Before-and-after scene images
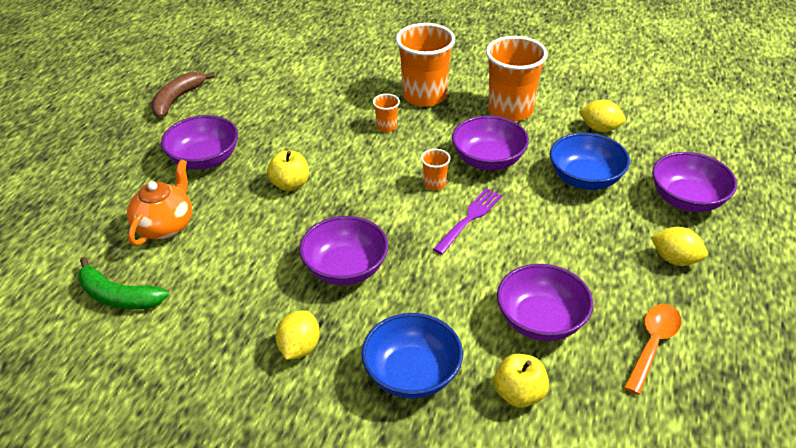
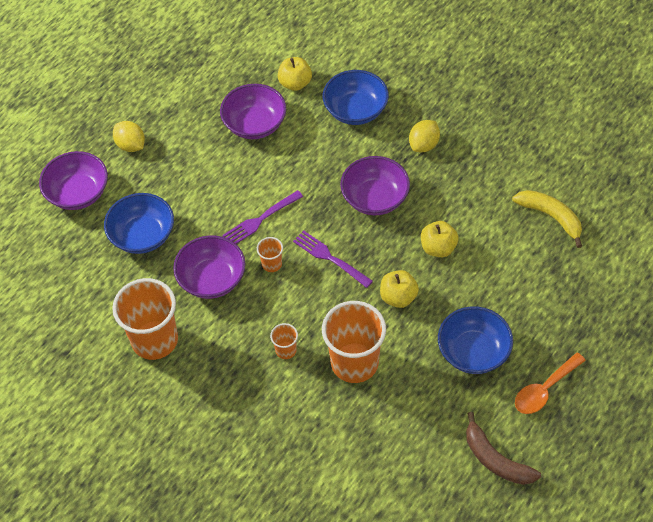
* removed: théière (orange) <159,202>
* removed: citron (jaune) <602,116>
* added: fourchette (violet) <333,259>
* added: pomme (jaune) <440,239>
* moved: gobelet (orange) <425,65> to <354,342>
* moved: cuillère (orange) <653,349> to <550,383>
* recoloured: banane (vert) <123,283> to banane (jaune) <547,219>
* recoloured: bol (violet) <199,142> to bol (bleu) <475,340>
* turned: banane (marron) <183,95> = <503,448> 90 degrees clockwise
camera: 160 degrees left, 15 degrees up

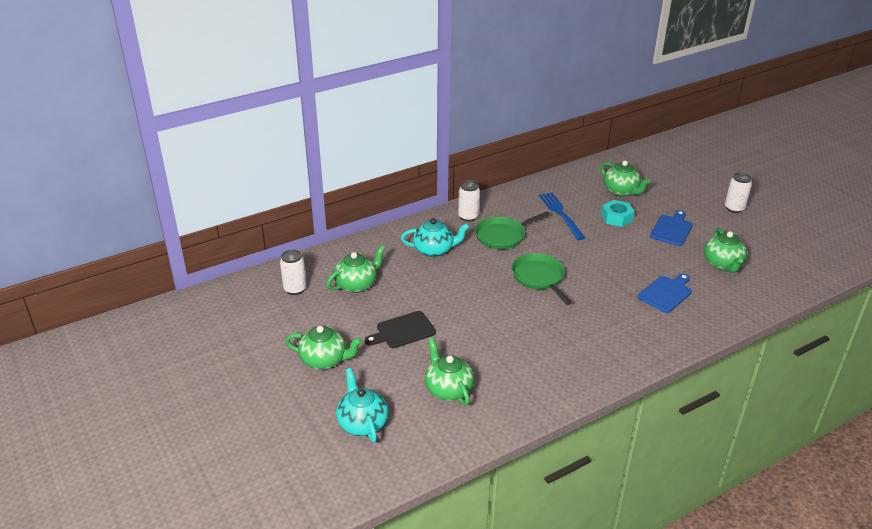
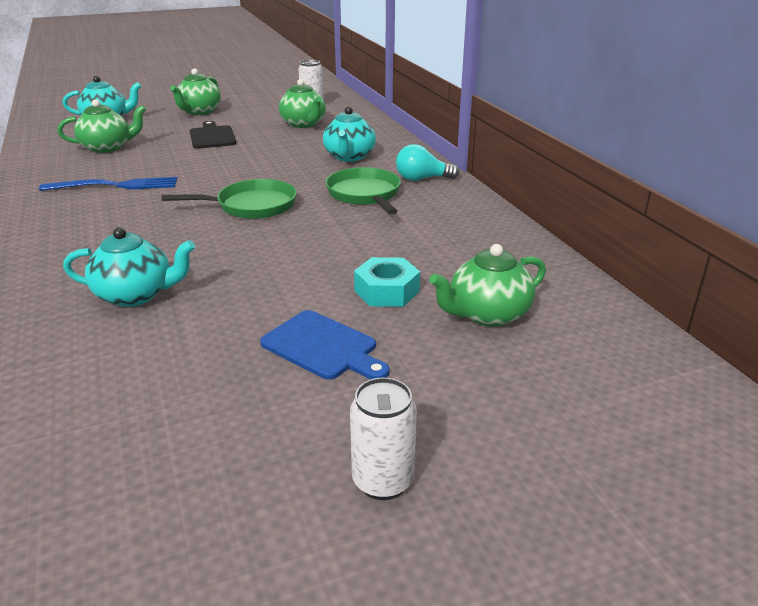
* removed: théière (vert) <725,250>
* moved: fourchette (bleu) <562,216> to <108,184>
* replaced: canette (blanc) <469,201> to ampoule (turquoise) <427,162>
* replaced: planche à découper (bleu) <665,293> to théière (turquoise) <129,267>
camera: 100 degrees right, 5 degrees down

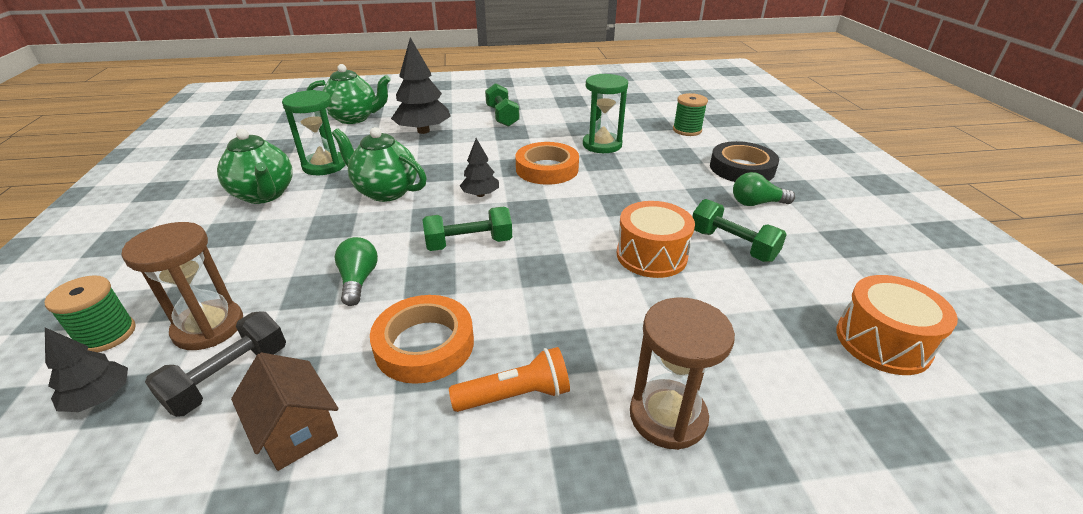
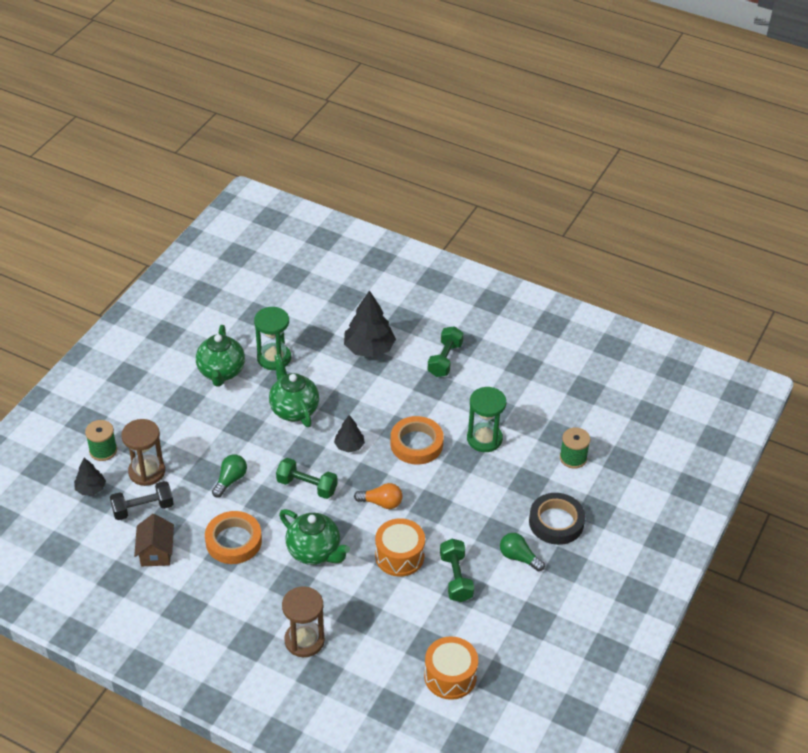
* removed: lampe de poche (orange) <509,379>
* added: ampoule (orange) <378,496>
* moved: théière (vert) <349,94> to <314,537>
camera: 35 degrees right, 10 degrees up

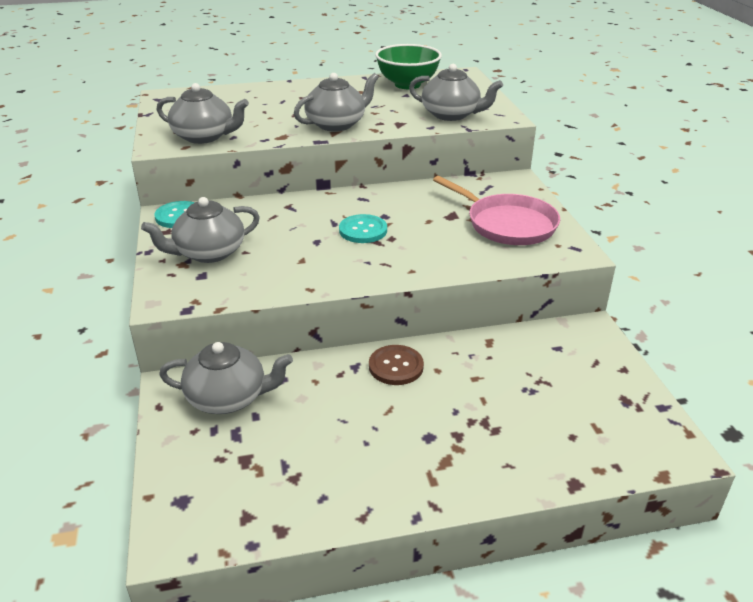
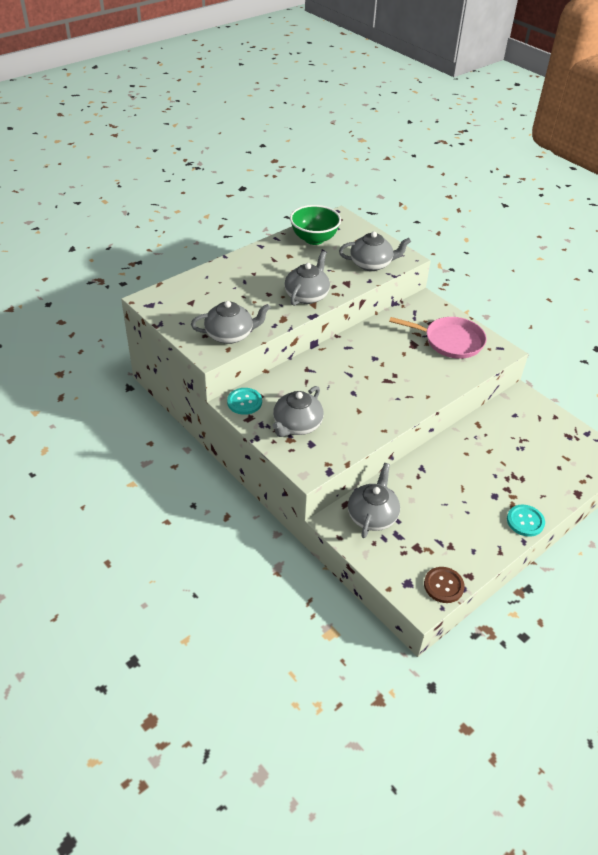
* moved: bouton (turquoise) <363,228> to <526,521>
* moved: bouton (marron) <396,365> to <444,585>
* turned: théière (gris) <226,378> = <374,500> 45 degrees counterclockwise
camera: 30 degrees left, 10 degrees up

**INSTRUCTIONS TO FOLLOW:** Reproduce each line of the records in which the word "degrees" appears.

**RESPONSE AREA:**
* turned: banane (marron) <183,95> = <503,448> 90 degrees clockwise
camera: 160 degrees left, 15 degrees up
camera: 100 degrees right, 5 degrees down
camera: 35 degrees right, 10 degrees up
* turned: théière (gris) <226,378> = <374,500> 45 degrees counterclockwise
camera: 30 degrees left, 10 degrees up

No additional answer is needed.